*** Opening of Raw data ***
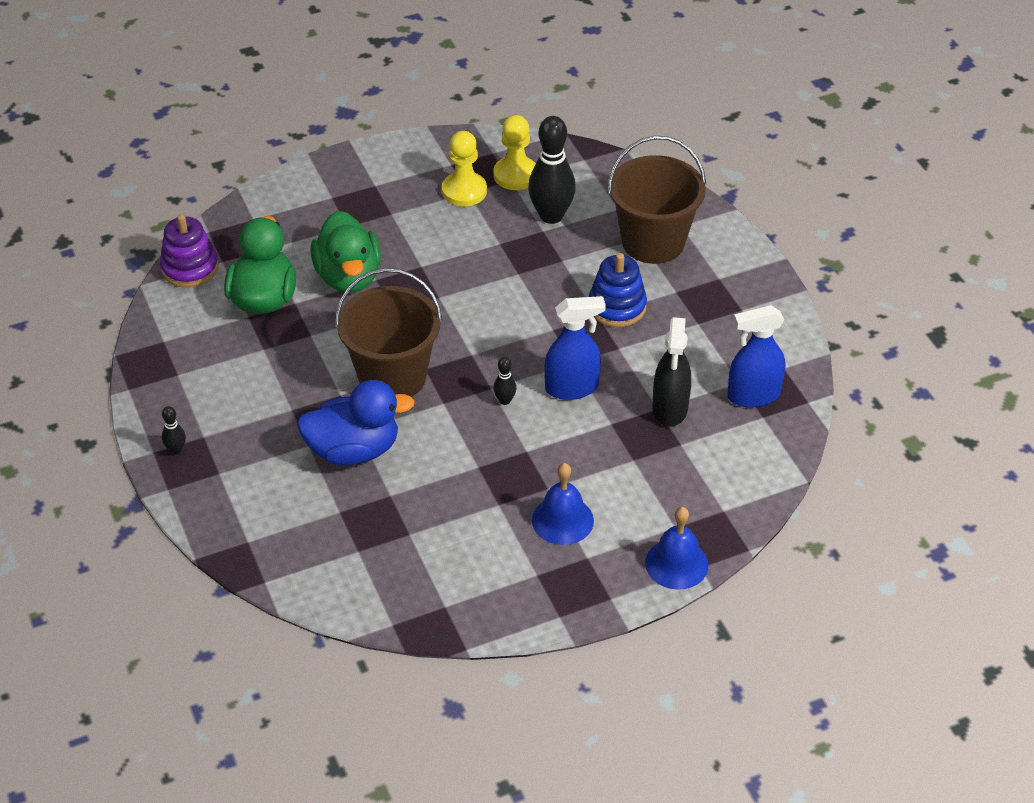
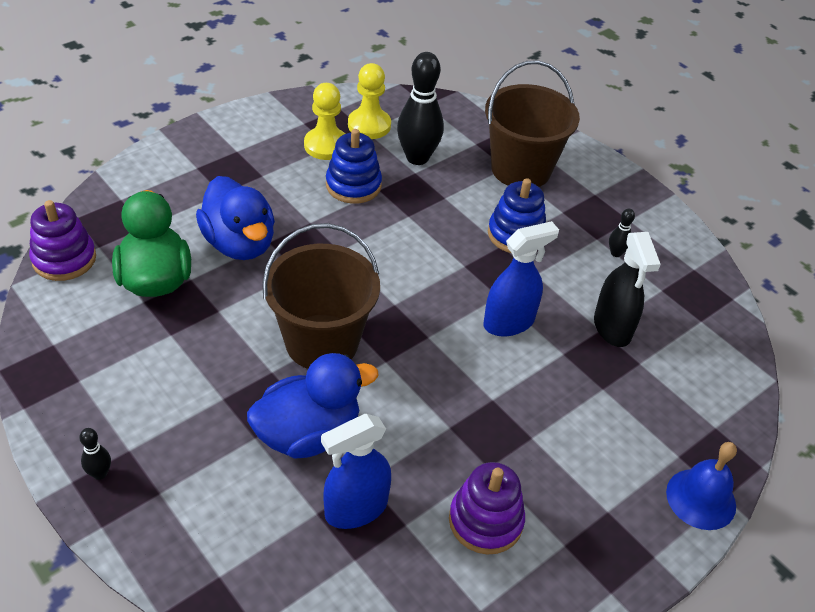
camera: 20 degrees left, 0 degrees up
green duck [311,211,381,293] -> blue duck [196,176,275,260]
black bowling pin [493,357,516,405] -> black bowling pin moved to [609,208,635,257]
blue bell [532,463,594,545] -> none
blue spray bottle [728,305,785,408] -> blue spray bottle moved to [321,414,391,529]
none -> blue stacking toy [326,129,382,204]
none -> purple stacking toy [449,462,525,555]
*** Close of Raw data ***
Exercise
Taking the records above as input, show every line in which the word "moved" is present.

Solution to this task
black bowling pin [493,357,516,405] -> black bowling pin moved to [609,208,635,257]
blue spray bottle [728,305,785,408] -> blue spray bottle moved to [321,414,391,529]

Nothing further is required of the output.